═══ Record set

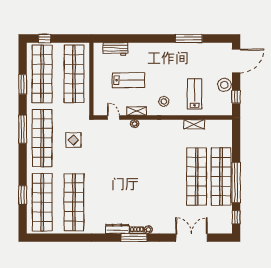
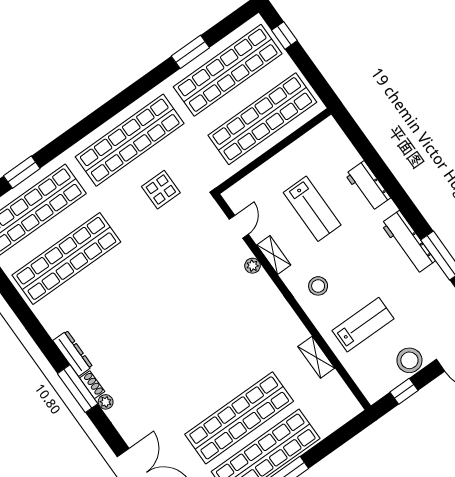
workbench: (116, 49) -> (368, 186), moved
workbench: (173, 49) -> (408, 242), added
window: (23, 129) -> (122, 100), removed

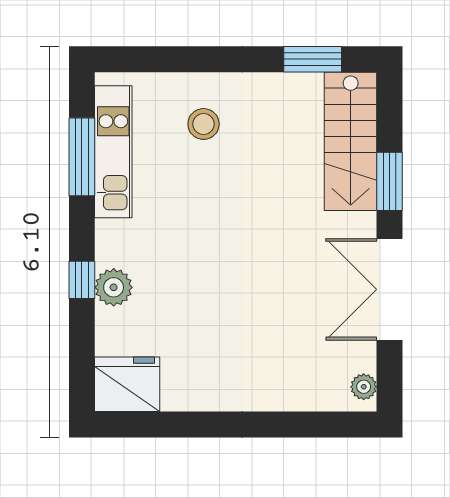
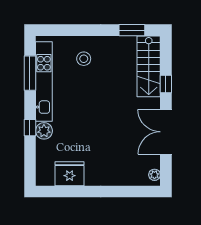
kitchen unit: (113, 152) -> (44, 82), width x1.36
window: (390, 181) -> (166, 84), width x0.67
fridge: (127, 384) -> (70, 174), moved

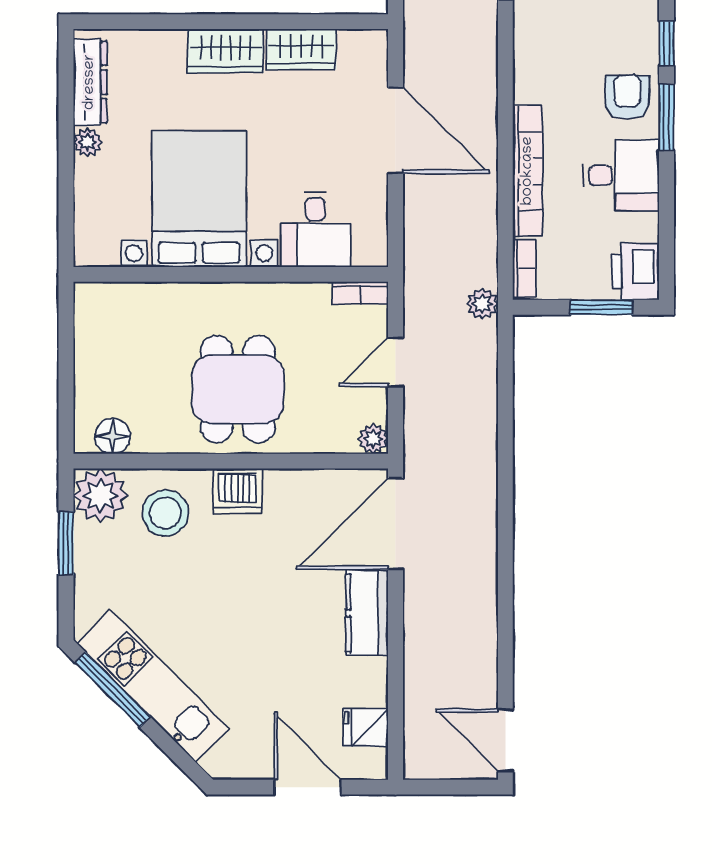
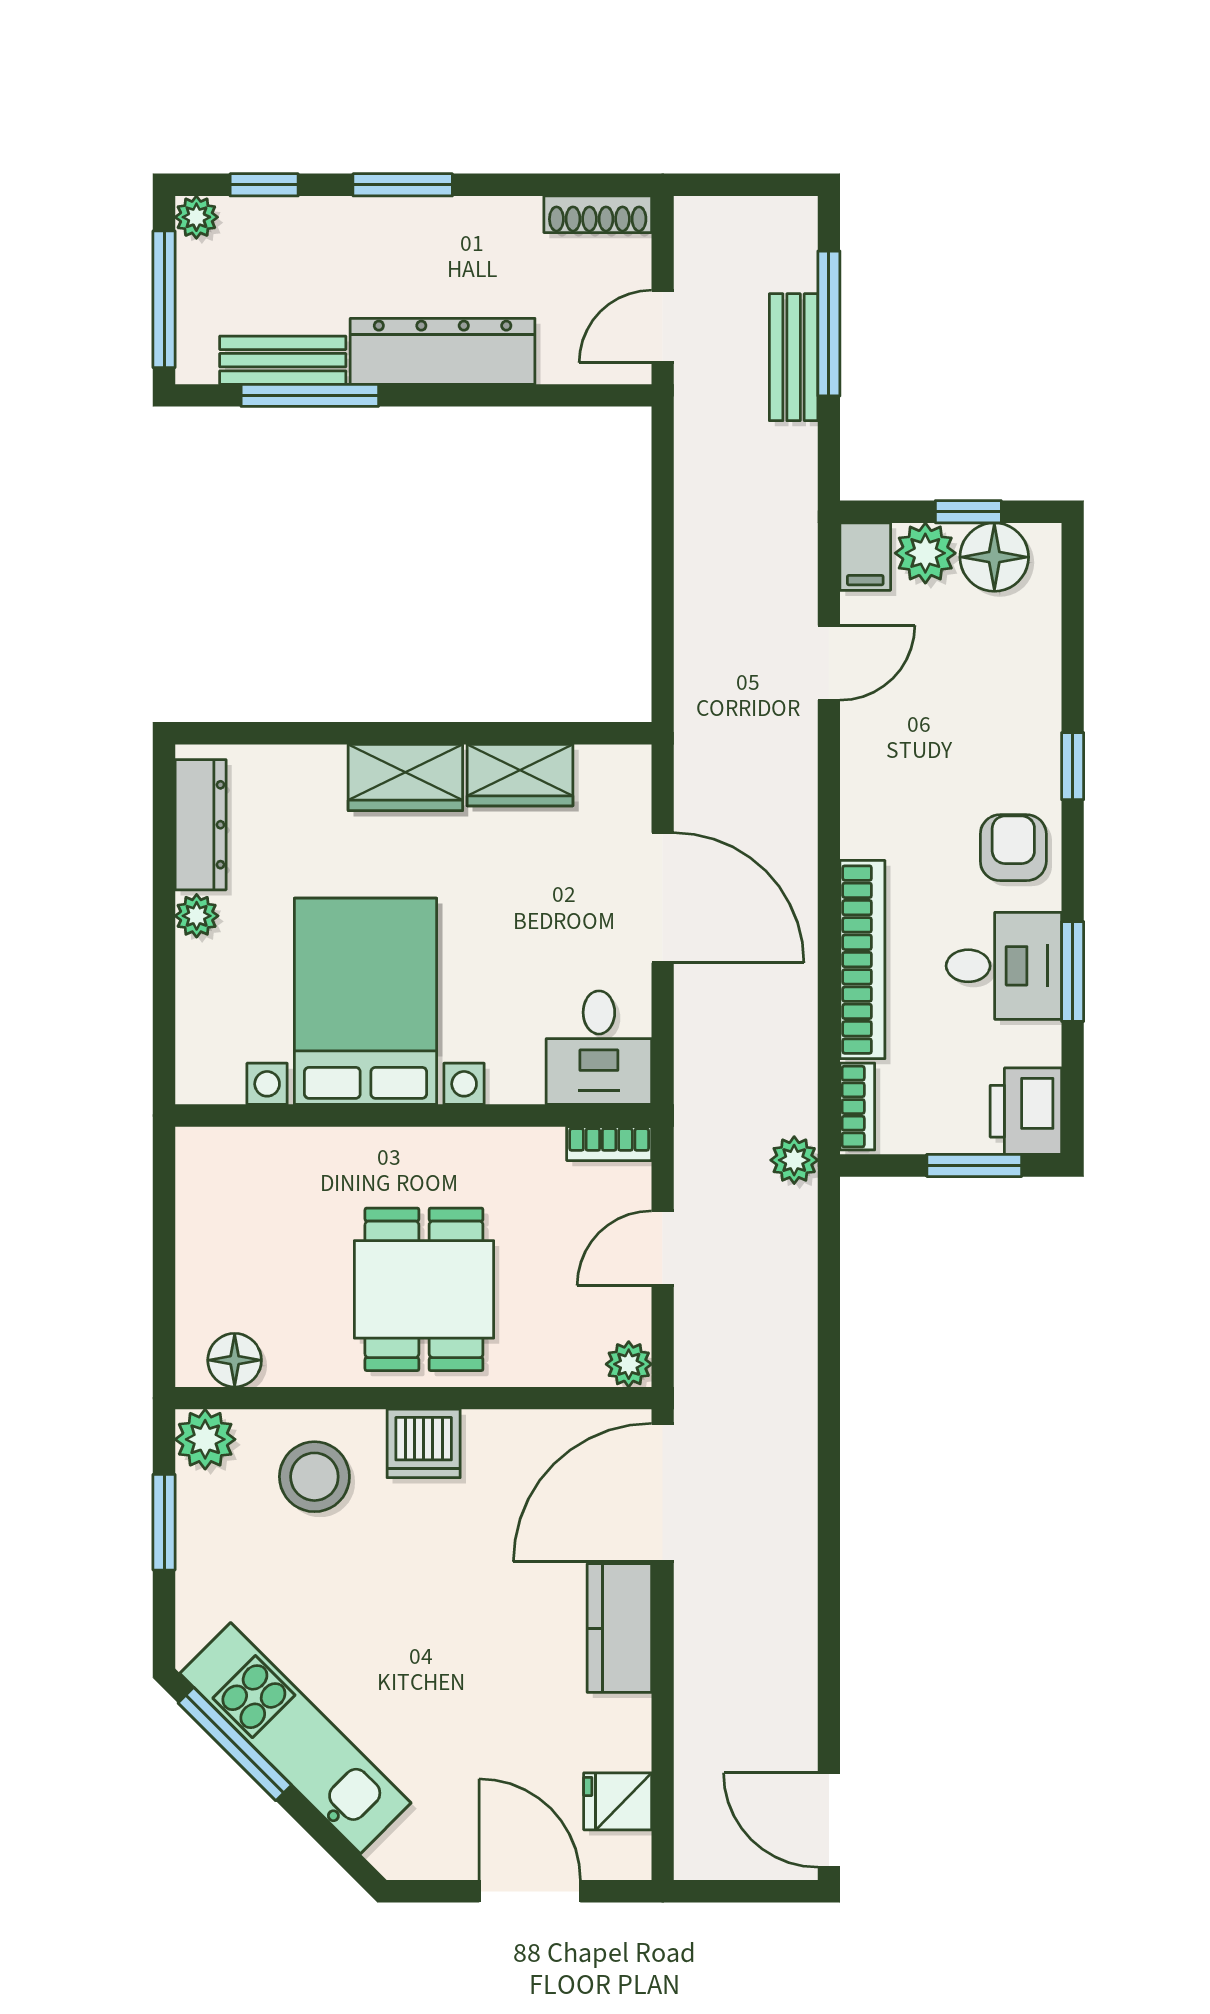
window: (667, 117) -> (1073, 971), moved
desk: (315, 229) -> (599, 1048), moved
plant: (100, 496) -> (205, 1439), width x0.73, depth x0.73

══════
═══ Record set

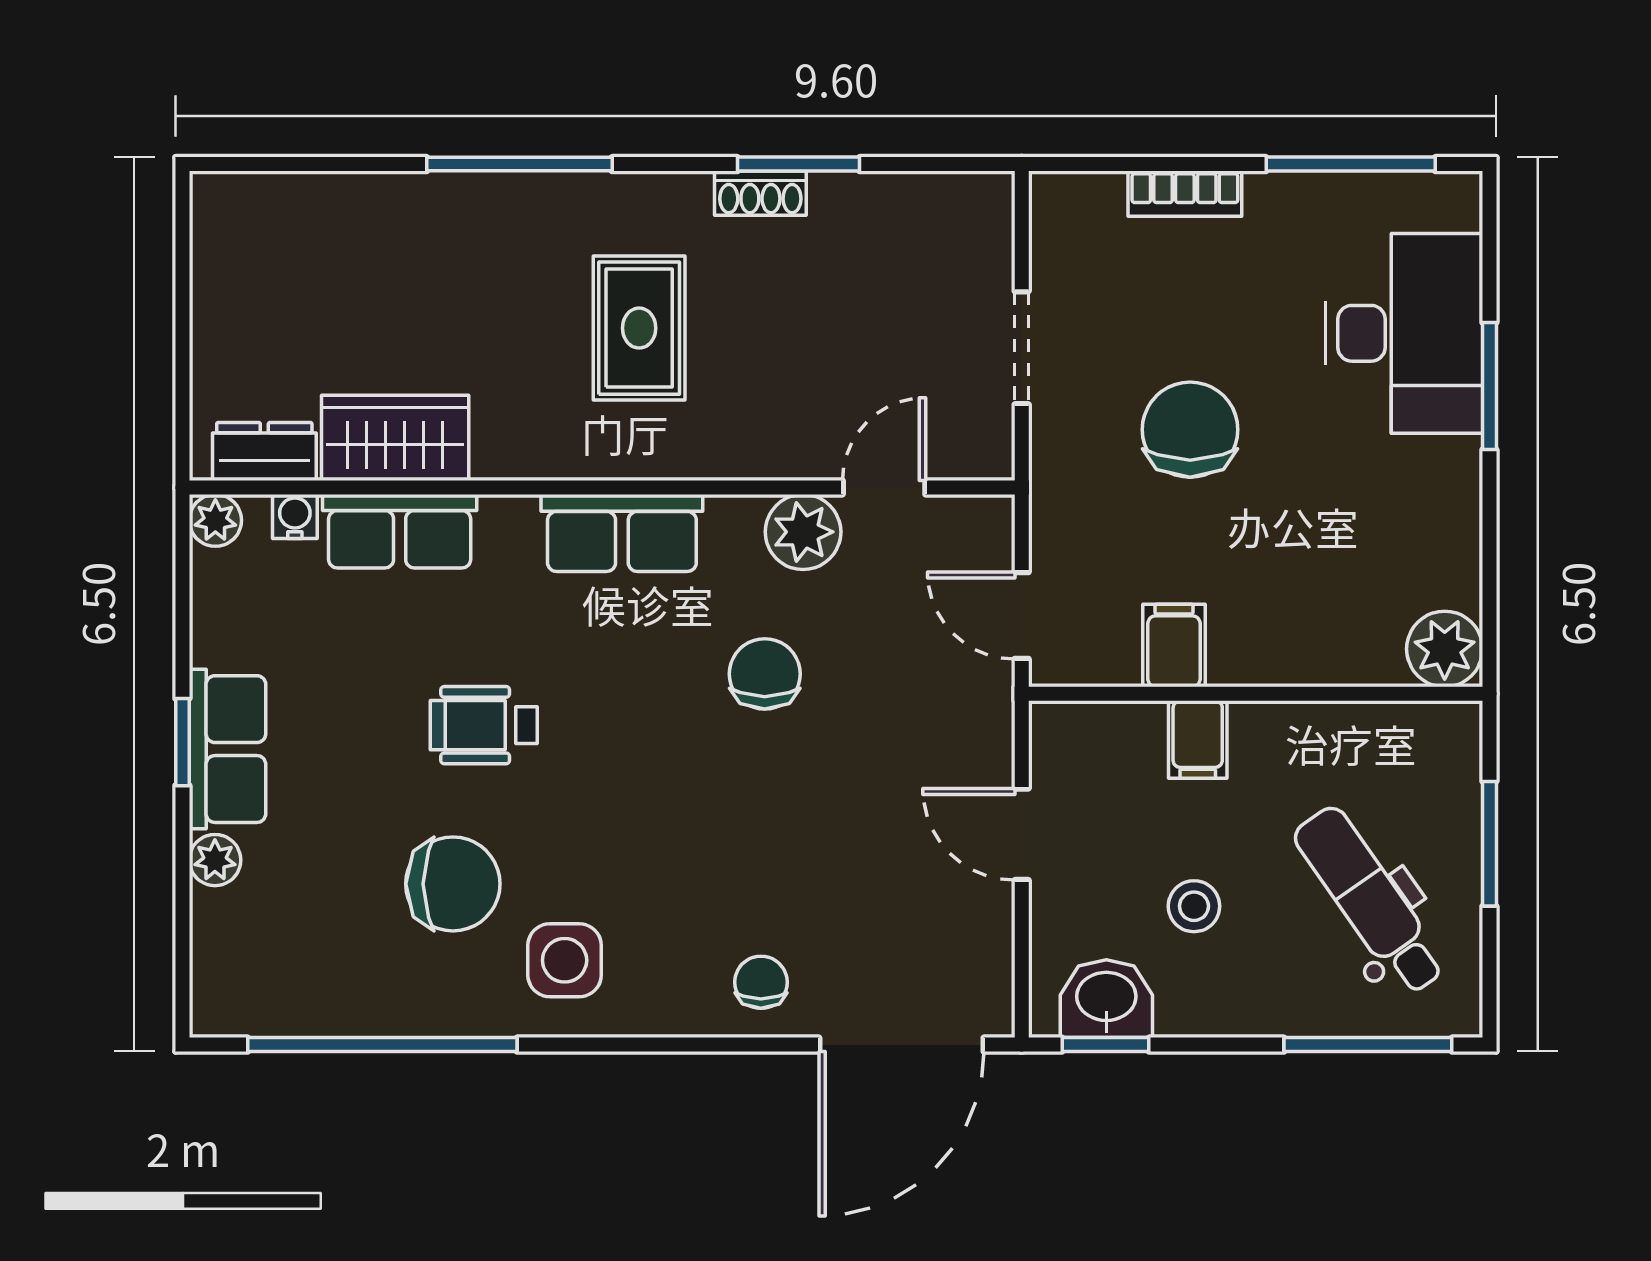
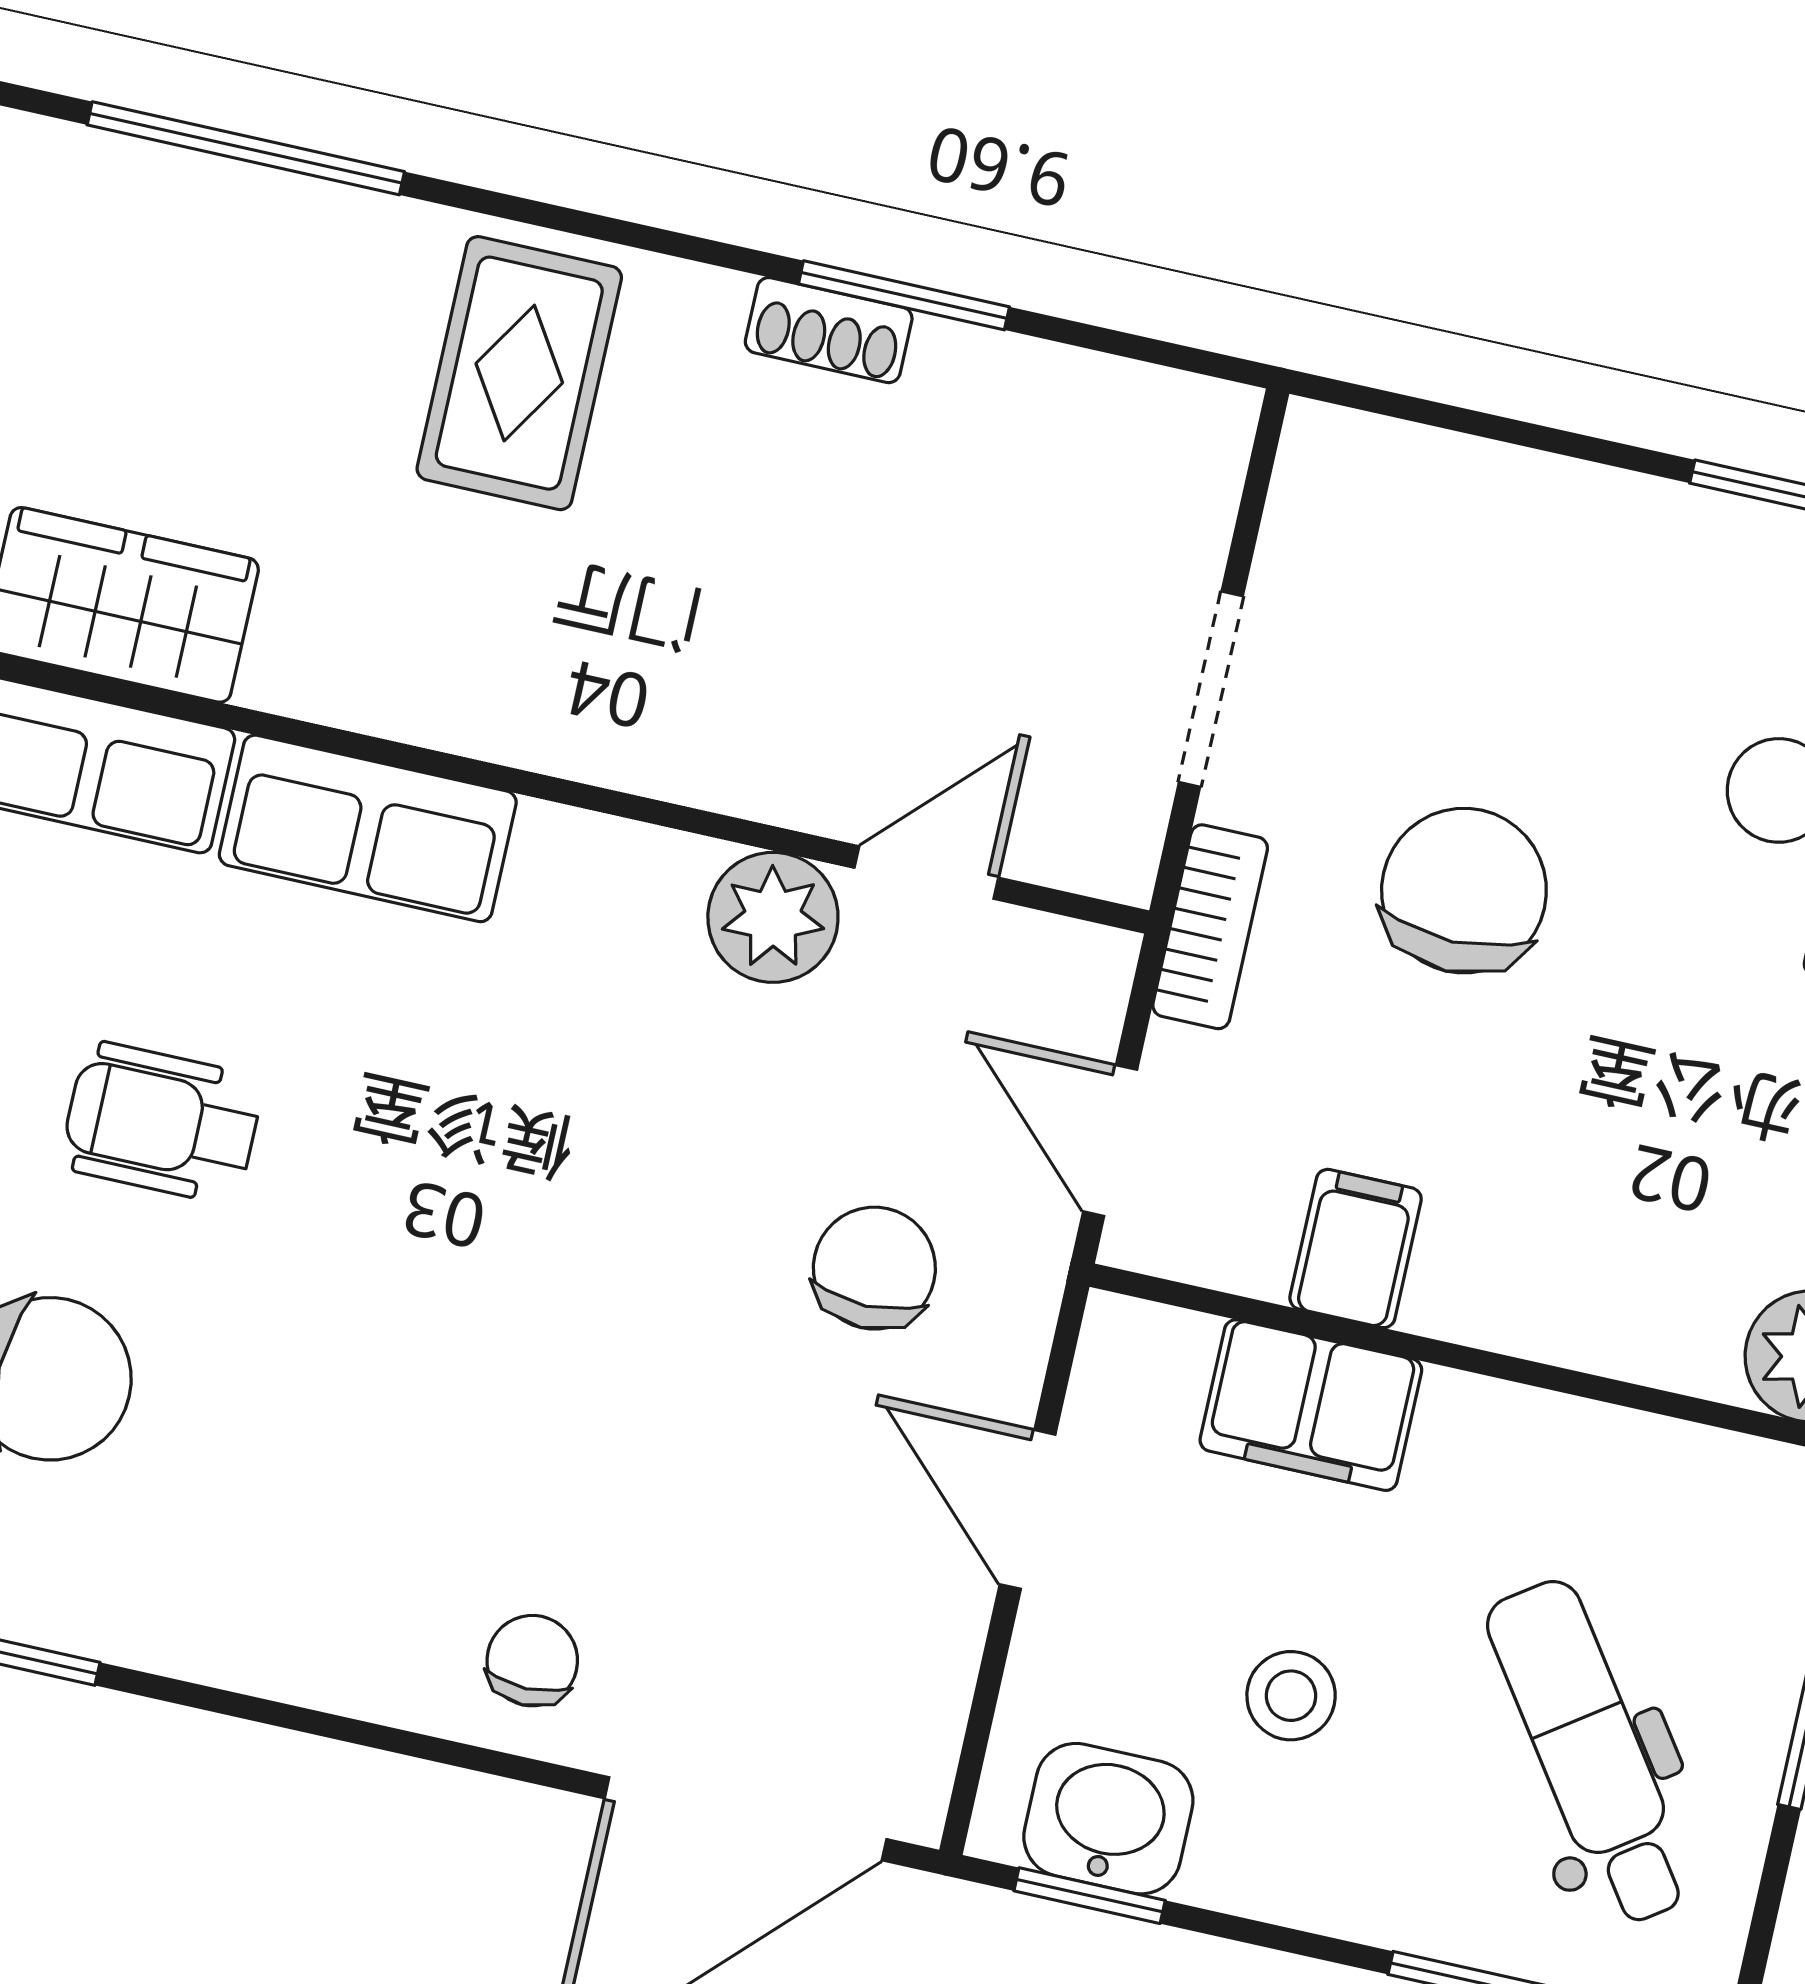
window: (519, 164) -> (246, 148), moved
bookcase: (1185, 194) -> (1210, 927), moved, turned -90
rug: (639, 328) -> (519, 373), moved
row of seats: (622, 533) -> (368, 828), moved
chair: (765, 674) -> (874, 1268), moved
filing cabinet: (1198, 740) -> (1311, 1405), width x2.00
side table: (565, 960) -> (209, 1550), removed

══════

> **Exercise brief**:
Copy out, exactly and alone, the lines of the entries above between the ones holding "row of seats: (622, 533) -> (368, 828), moved" and "side table: (565, 960)", inclusive.

> **Output for this task**:
row of seats: (622, 533) -> (368, 828), moved
chair: (765, 674) -> (874, 1268), moved
filing cabinet: (1198, 740) -> (1311, 1405), width x2.00
side table: (565, 960) -> (209, 1550), removed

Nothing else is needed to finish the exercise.